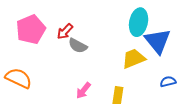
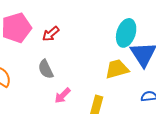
gray semicircle: (78, 46) -> (46, 69), moved, turned 30

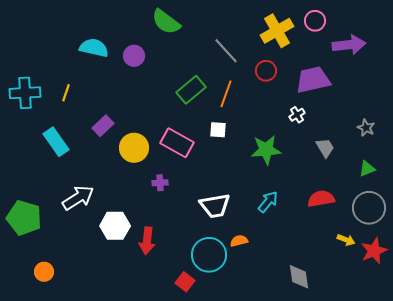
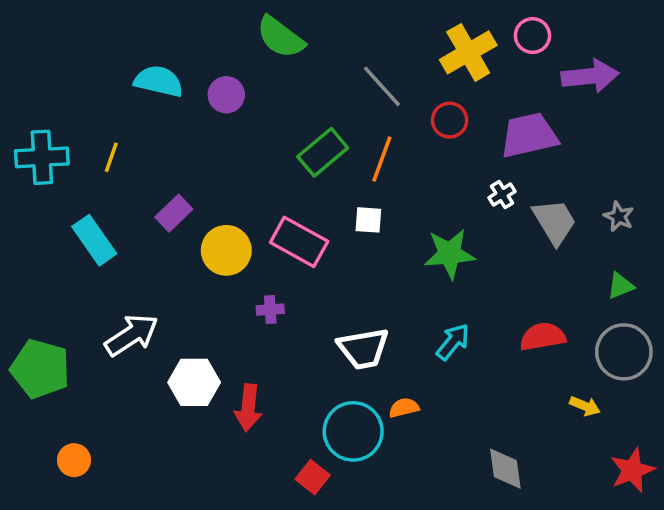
gray trapezoid: (325, 148) -> (554, 222), moved, size x1.4
red star: (374, 251) -> (632, 470), moved

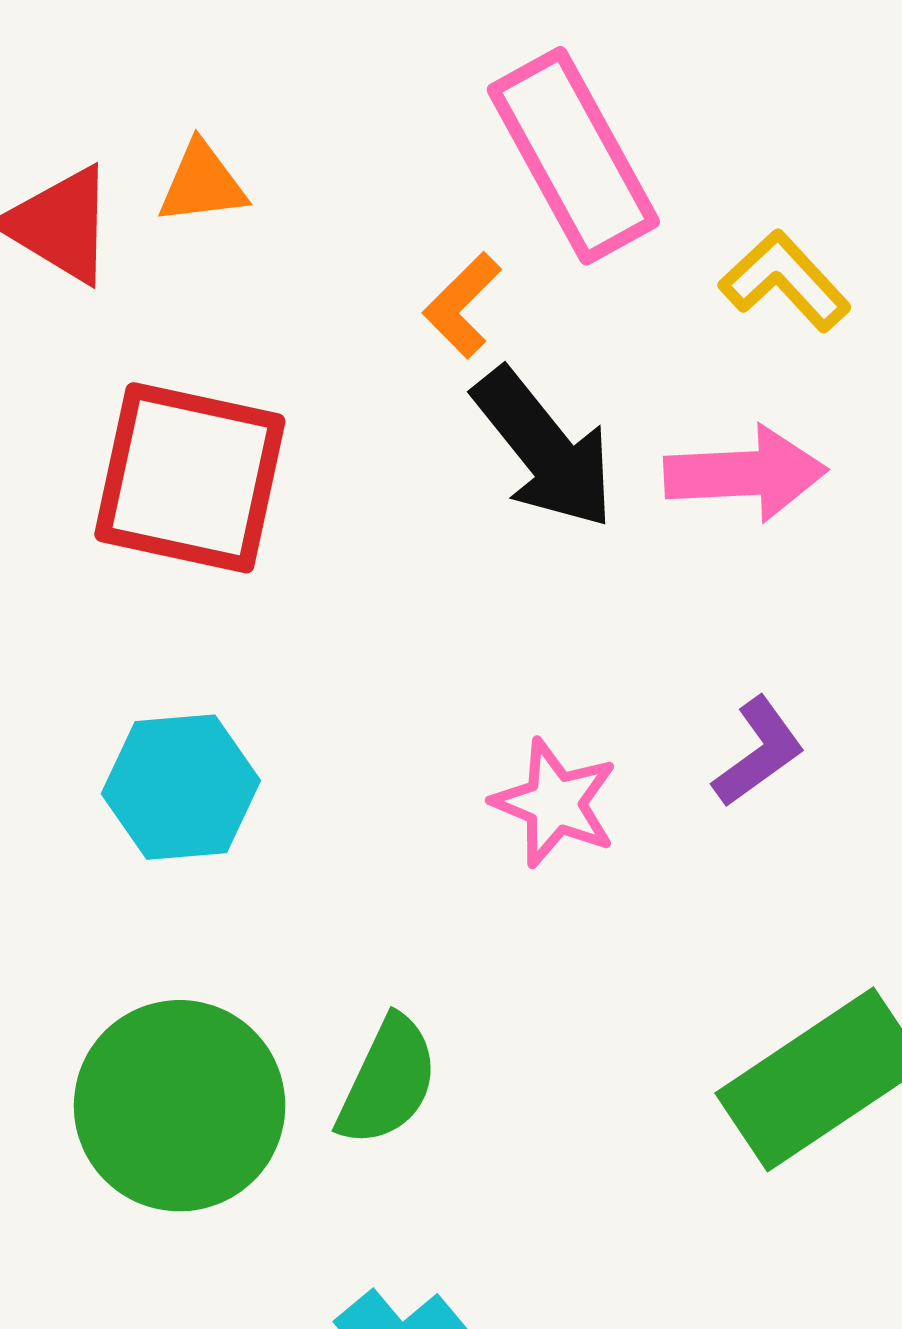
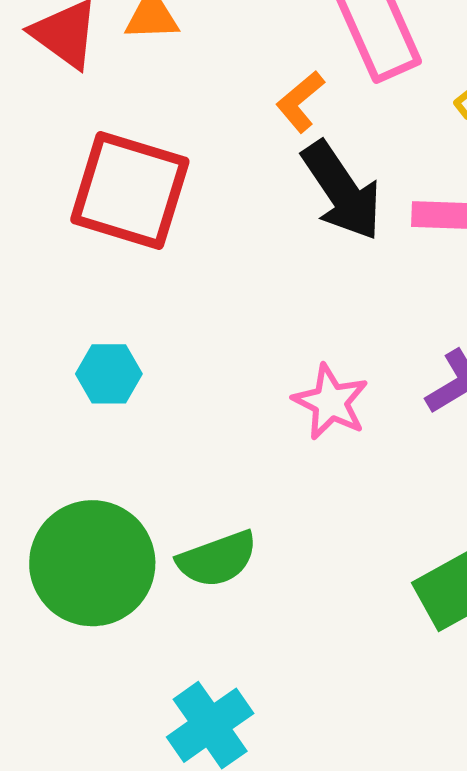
cyan hexagon: (181, 787) -> (109, 374), size x0.7
green semicircle: (388, 1081) -> (217, 559), turned 40

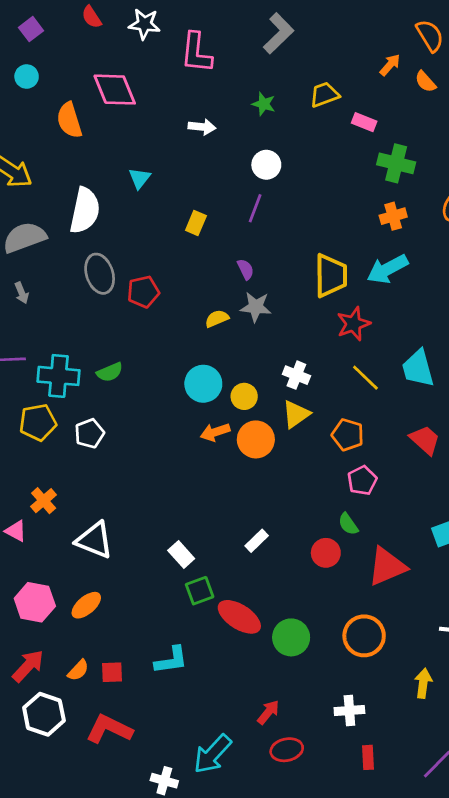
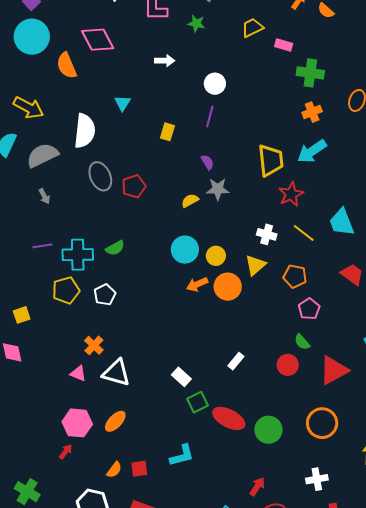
cyan circle: (27, 77) -> (32, 37), size x2.0
green star: (264, 104) -> (196, 23), moved
white cross: (296, 375) -> (267, 234), moved
orange cross: (44, 501) -> (94, 345), moved
pink triangle: (16, 531) -> (78, 373), moved
red arrow: (28, 666) -> (66, 452), moved, size x0.6

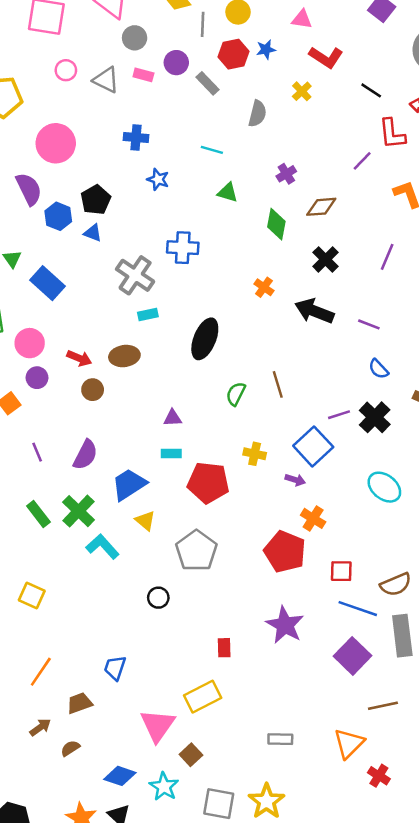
═══
Work to be completed
All that belongs in the answer is the exact run of lines from the line containing "green semicircle: (388, 1081)" to the end of the listing above, pictures removed.

Output for this task
green semicircle: (388, 1081) -> (217, 559), turned 40

cyan circle: (27, 77) -> (32, 37), size x2.0
green star: (264, 104) -> (196, 23), moved
white cross: (296, 375) -> (267, 234), moved
orange cross: (44, 501) -> (94, 345), moved
pink triangle: (16, 531) -> (78, 373), moved
red arrow: (28, 666) -> (66, 452), moved, size x0.6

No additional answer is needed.